▶ What you have to do: An exact transcription is needed of the lines below from the one with "HALL pin GND: 3V3 -> GND" through the one with "RTC2 pin SDA: D2 -> D1", with no other lines and no pictures.
[Study material]
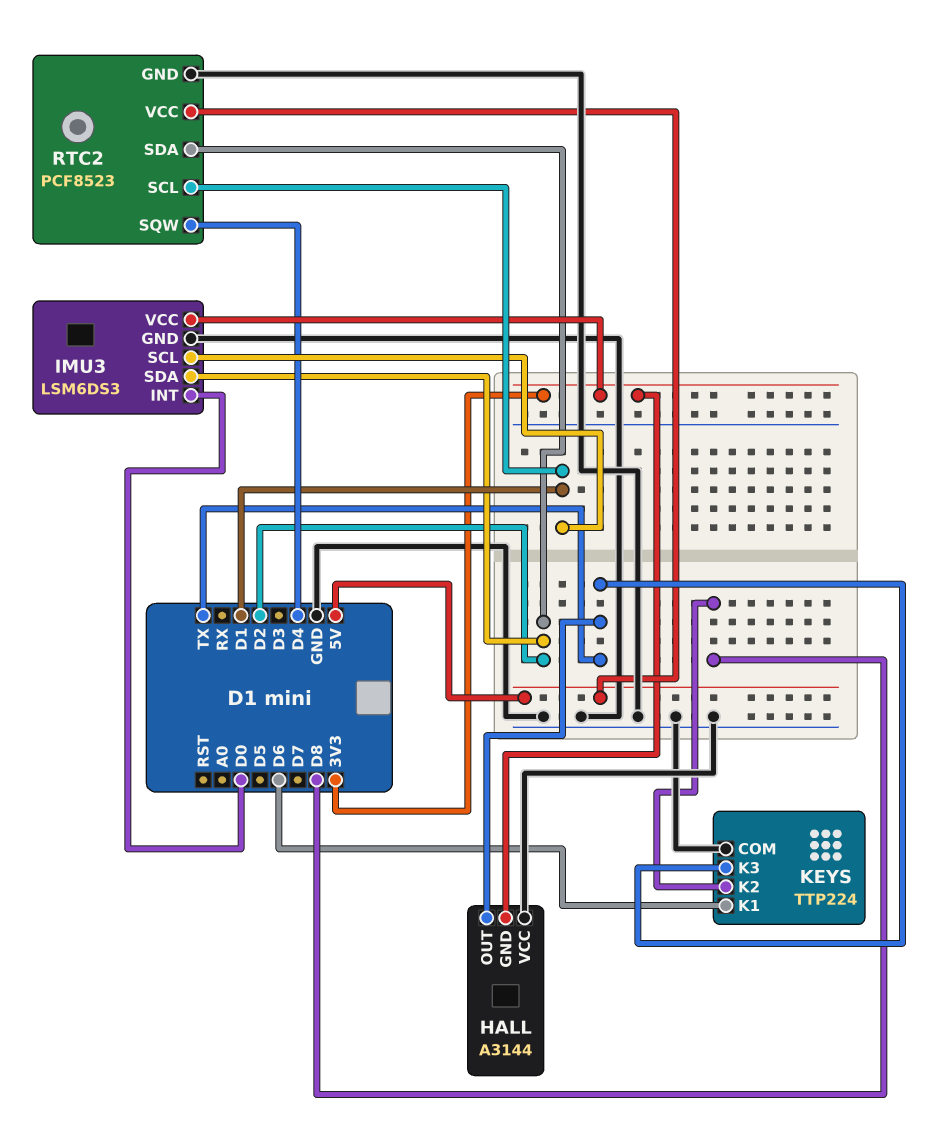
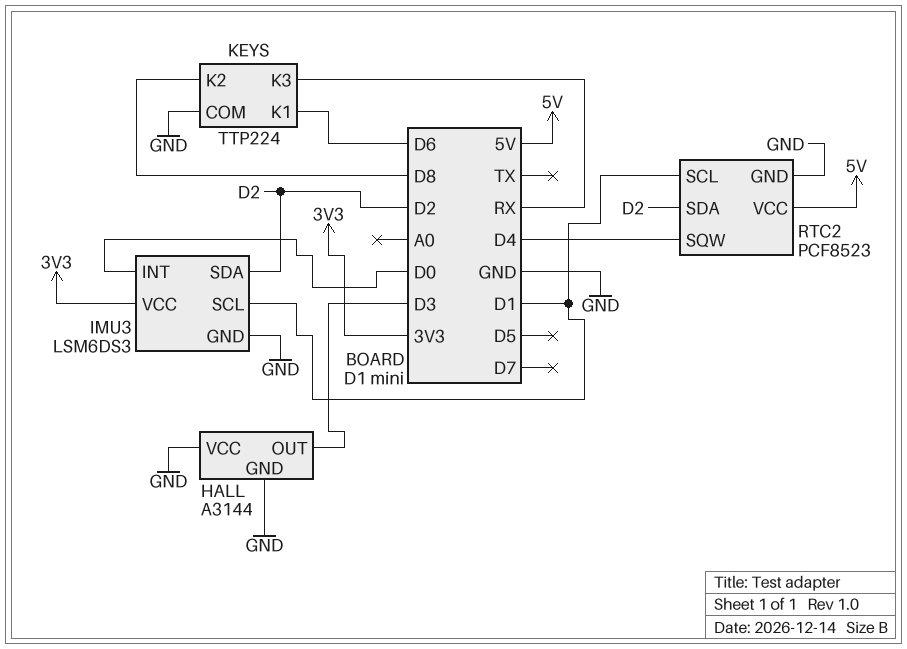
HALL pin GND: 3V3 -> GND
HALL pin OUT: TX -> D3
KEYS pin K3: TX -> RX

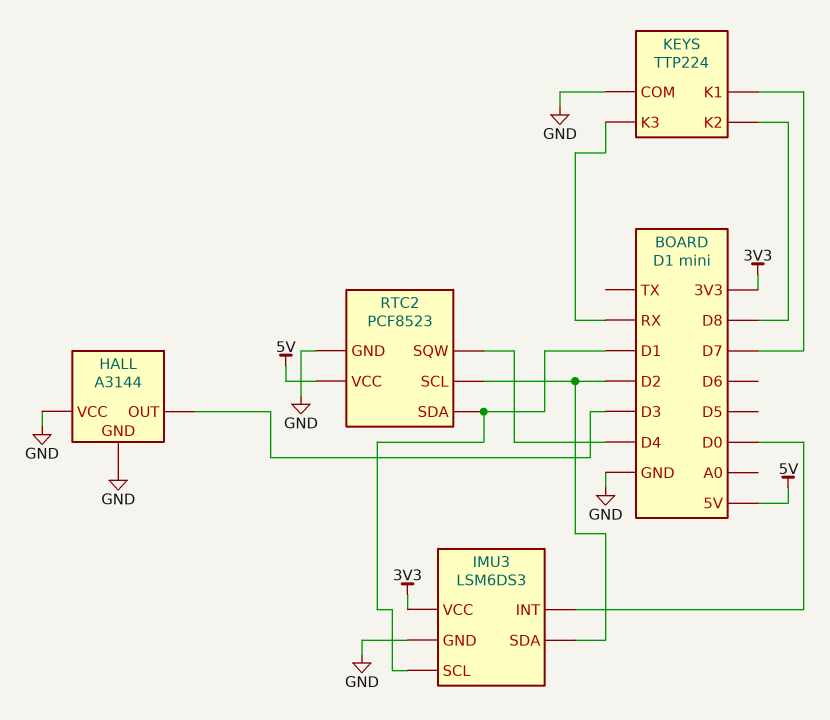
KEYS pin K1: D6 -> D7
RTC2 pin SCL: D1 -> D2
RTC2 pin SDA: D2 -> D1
[/Study material]
[Study material]
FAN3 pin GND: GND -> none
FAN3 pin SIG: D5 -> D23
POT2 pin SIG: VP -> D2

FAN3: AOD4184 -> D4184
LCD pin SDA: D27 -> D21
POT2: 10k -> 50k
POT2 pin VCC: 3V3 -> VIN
[/Study material]
▶ Written response:
HALL pin GND: 3V3 -> GND
HALL pin OUT: TX -> D3
KEYS pin K3: TX -> RX

KEYS pin K1: D6 -> D7
RTC2 pin SCL: D1 -> D2
RTC2 pin SDA: D2 -> D1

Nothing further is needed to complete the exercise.